About this task =>
After removing every image, reproduce the data exactly as it appears.

Records for processing START

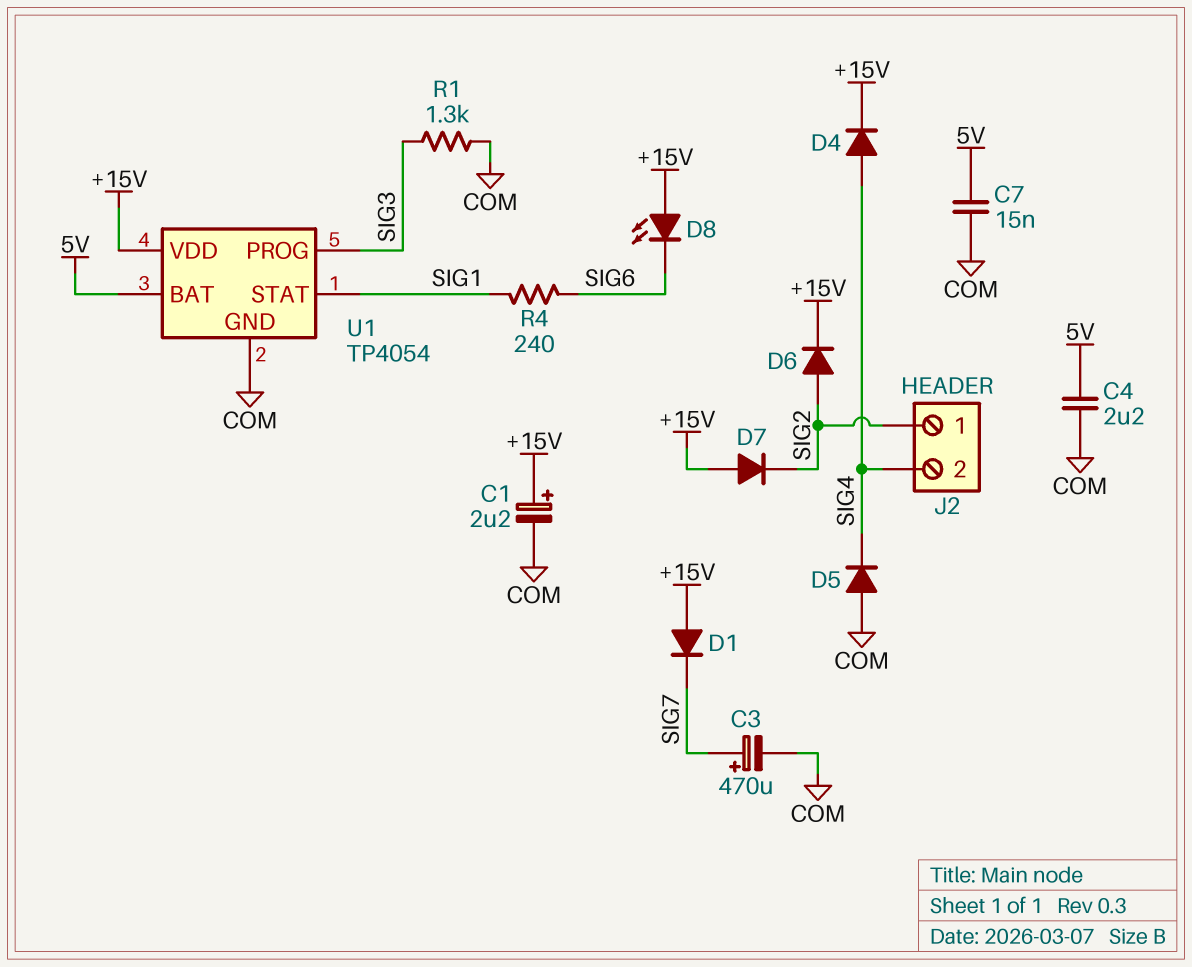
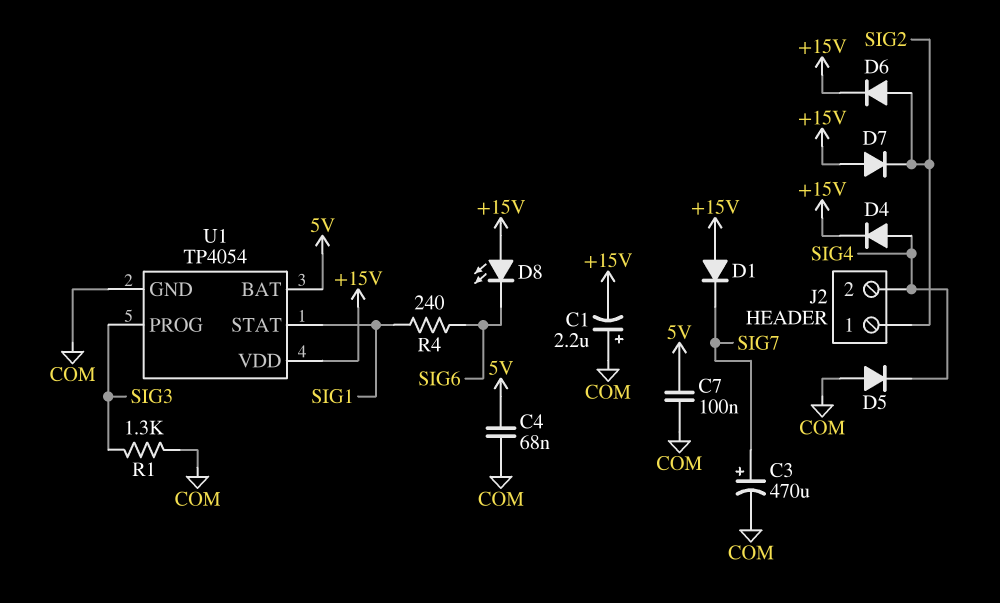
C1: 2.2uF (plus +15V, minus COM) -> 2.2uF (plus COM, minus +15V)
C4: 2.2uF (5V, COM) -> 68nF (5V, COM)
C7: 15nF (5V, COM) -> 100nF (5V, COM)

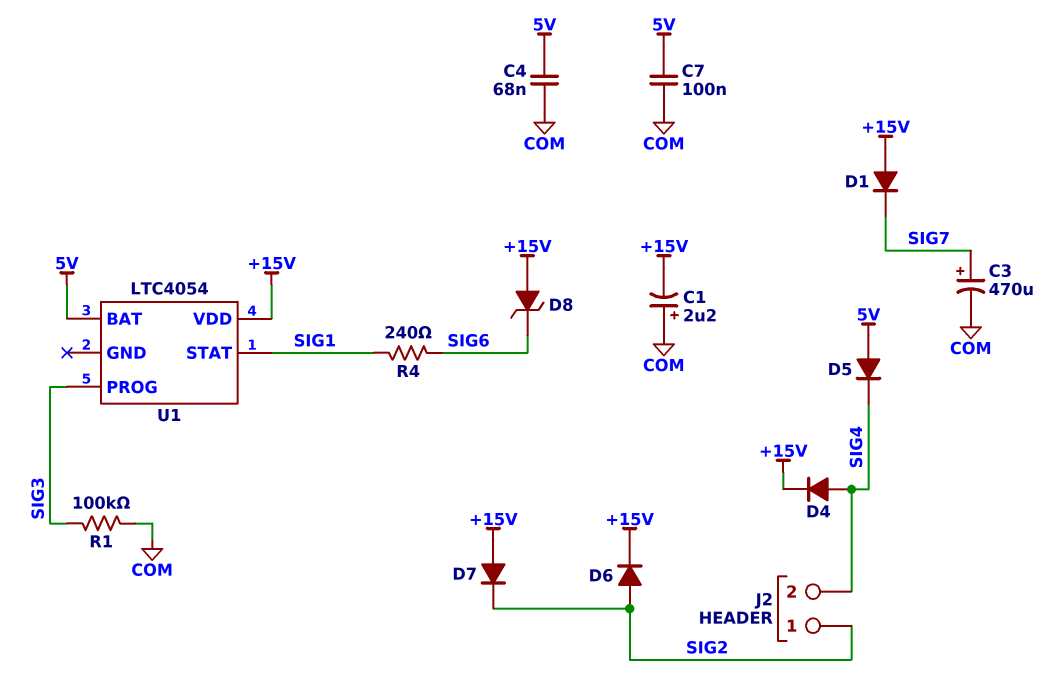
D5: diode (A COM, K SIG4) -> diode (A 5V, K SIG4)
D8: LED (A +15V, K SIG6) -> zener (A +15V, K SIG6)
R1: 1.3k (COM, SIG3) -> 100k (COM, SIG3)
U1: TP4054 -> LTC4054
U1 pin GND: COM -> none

Records for processing END

Your response =>
C1: 2.2uF (plus +15V, minus COM) -> 2.2uF (plus COM, minus +15V)
C4: 2.2uF (5V, COM) -> 68nF (5V, COM)
C7: 15nF (5V, COM) -> 100nF (5V, COM)

D5: diode (A COM, K SIG4) -> diode (A 5V, K SIG4)
D8: LED (A +15V, K SIG6) -> zener (A +15V, K SIG6)
R1: 1.3k (COM, SIG3) -> 100k (COM, SIG3)
U1: TP4054 -> LTC4054
U1 pin GND: COM -> none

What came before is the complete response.